Exercise = Because the entries hold pictures, reproduce only their words, exactly as written.

(Stored dataset items)
───

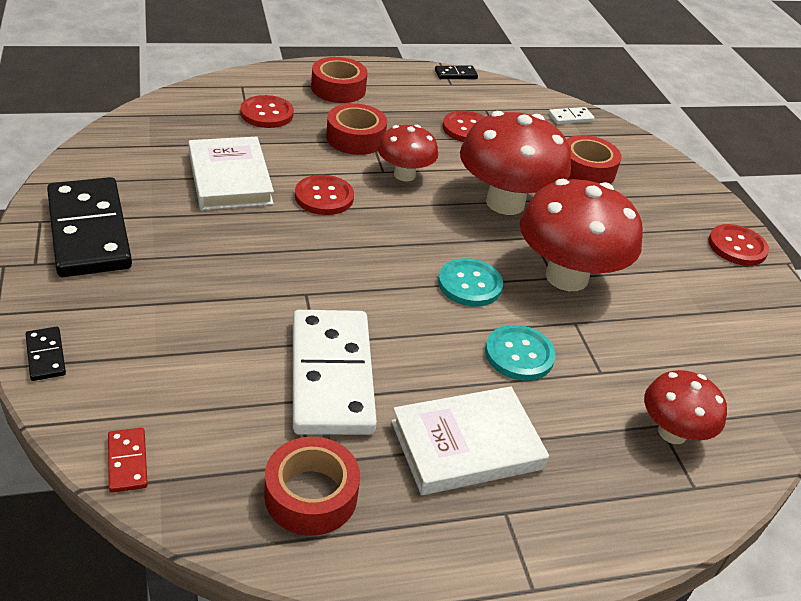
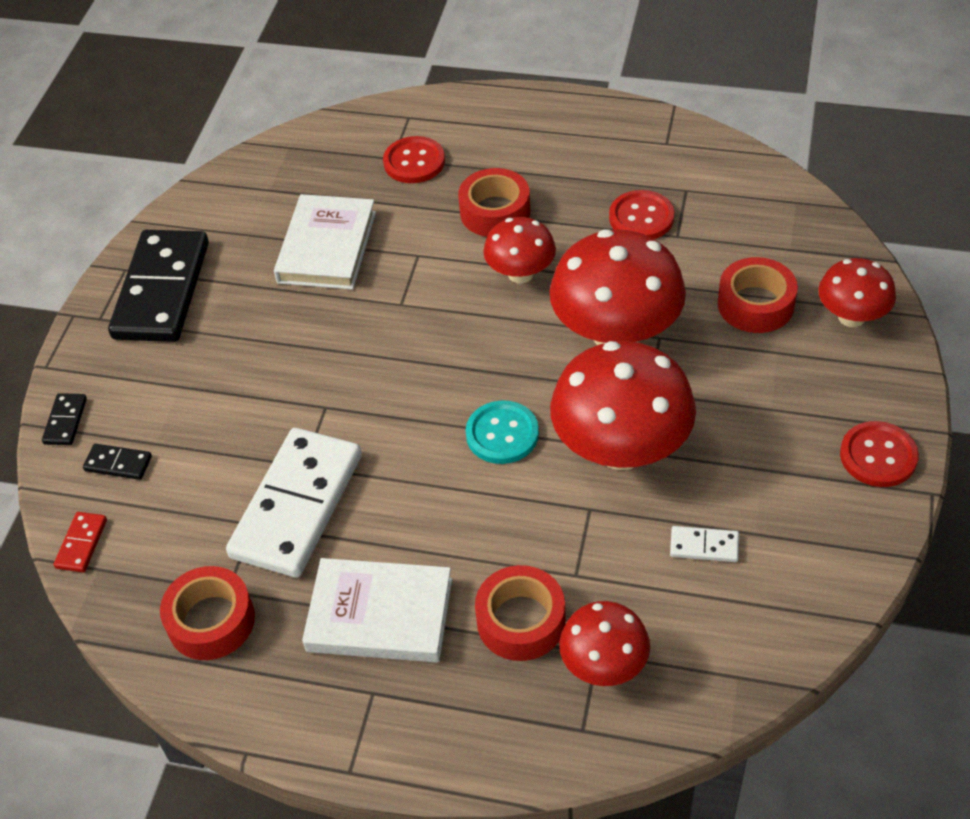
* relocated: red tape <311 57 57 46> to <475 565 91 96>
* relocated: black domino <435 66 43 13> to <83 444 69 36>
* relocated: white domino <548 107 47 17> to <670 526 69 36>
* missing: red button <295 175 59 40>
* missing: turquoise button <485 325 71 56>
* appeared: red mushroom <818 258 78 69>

───

Completed task =
* relocated: red tape <311 57 57 46> to <475 565 91 96>
* relocated: black domino <435 66 43 13> to <83 444 69 36>
* relocated: white domino <548 107 47 17> to <670 526 69 36>
* missing: red button <295 175 59 40>
* missing: turquoise button <485 325 71 56>
* appeared: red mushroom <818 258 78 69>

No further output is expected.